• Your objective
The listing below holds a line with "black brick D3" and a later line with "lime brick L2". Write out those two lines and every line between them, exactly, and nothing else.

• Records for the exercise
·····

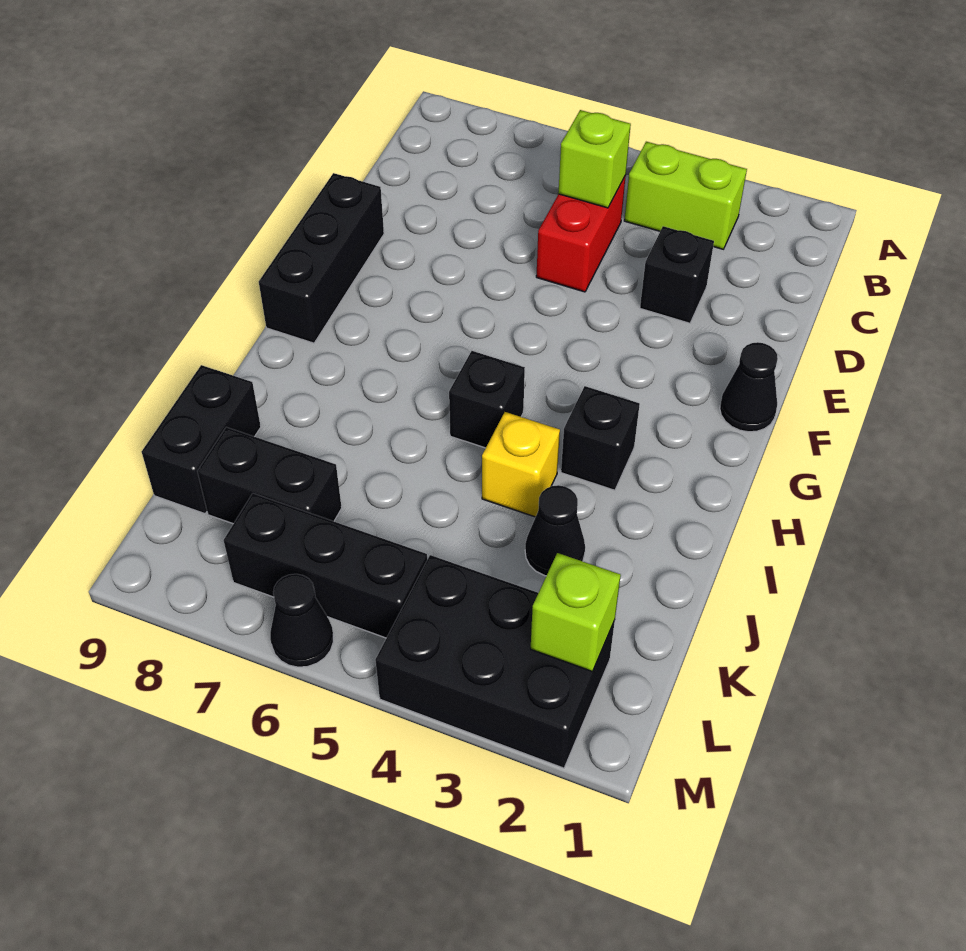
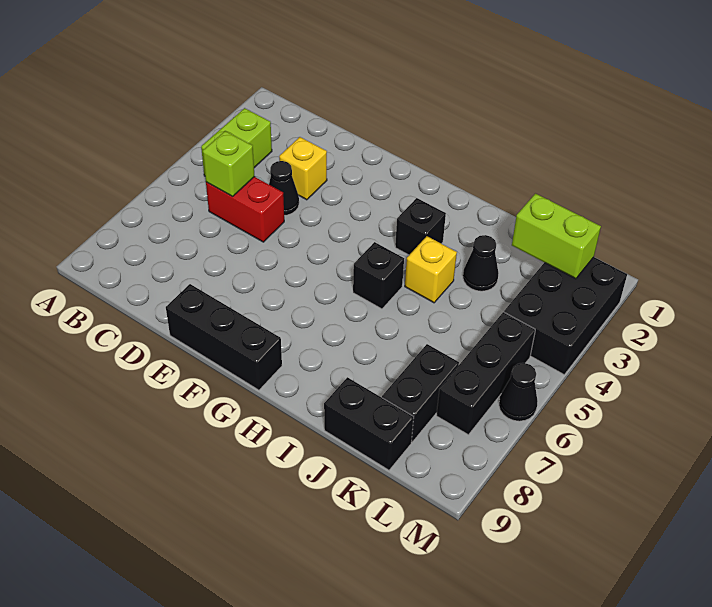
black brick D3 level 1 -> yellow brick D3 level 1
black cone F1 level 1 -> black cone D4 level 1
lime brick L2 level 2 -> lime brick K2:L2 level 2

·····

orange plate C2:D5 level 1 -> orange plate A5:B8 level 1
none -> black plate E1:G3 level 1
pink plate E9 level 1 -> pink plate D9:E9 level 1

·····

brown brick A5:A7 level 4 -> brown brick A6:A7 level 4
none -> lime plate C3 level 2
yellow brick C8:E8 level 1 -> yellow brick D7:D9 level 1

·····

• Result of the task
black brick D3 level 1 -> yellow brick D3 level 1
black cone F1 level 1 -> black cone D4 level 1
lime brick L2 level 2 -> lime brick K2:L2 level 2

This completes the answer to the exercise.